(Revision comparison data)
··········
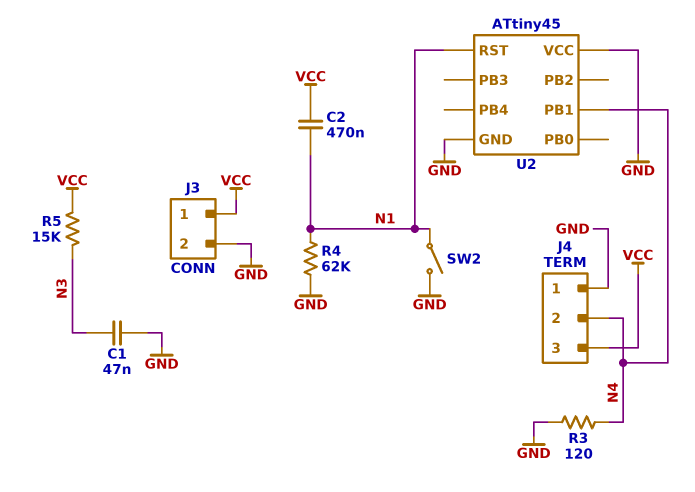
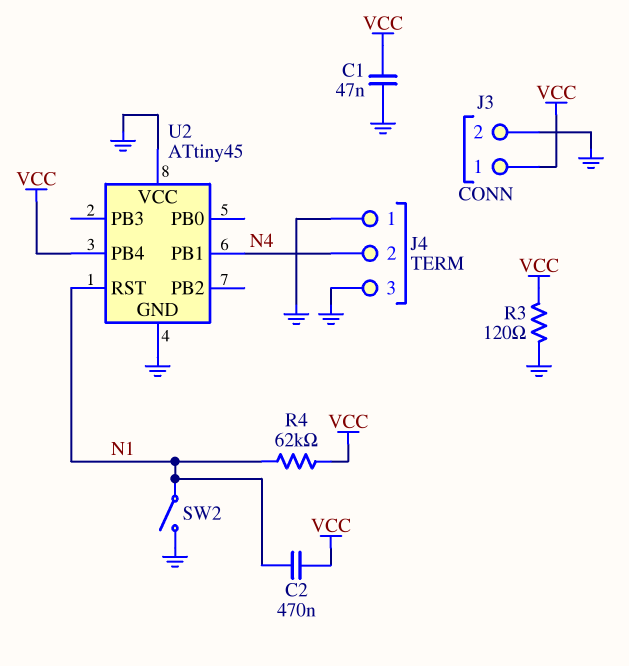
C1: 47nF (GND, N3) -> 47nF (GND, VCC)
J4 pin 3: VCC -> GND
R3: 120 (GND, N4) -> 120 (GND, VCC)
R4: 62k (GND, N1) -> 62k (N1, VCC)
R5: 15k (N3, VCC) -> none
U2 pin PB4: none -> VCC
··········
** Work request **
After locating the line with "R4: 62k (GND, N1) -> 62k (N1, VCC)", output that line and every later one exactly, through the end of the entries above.

** Solution to this task **
R4: 62k (GND, N1) -> 62k (N1, VCC)
R5: 15k (N3, VCC) -> none
U2 pin PB4: none -> VCC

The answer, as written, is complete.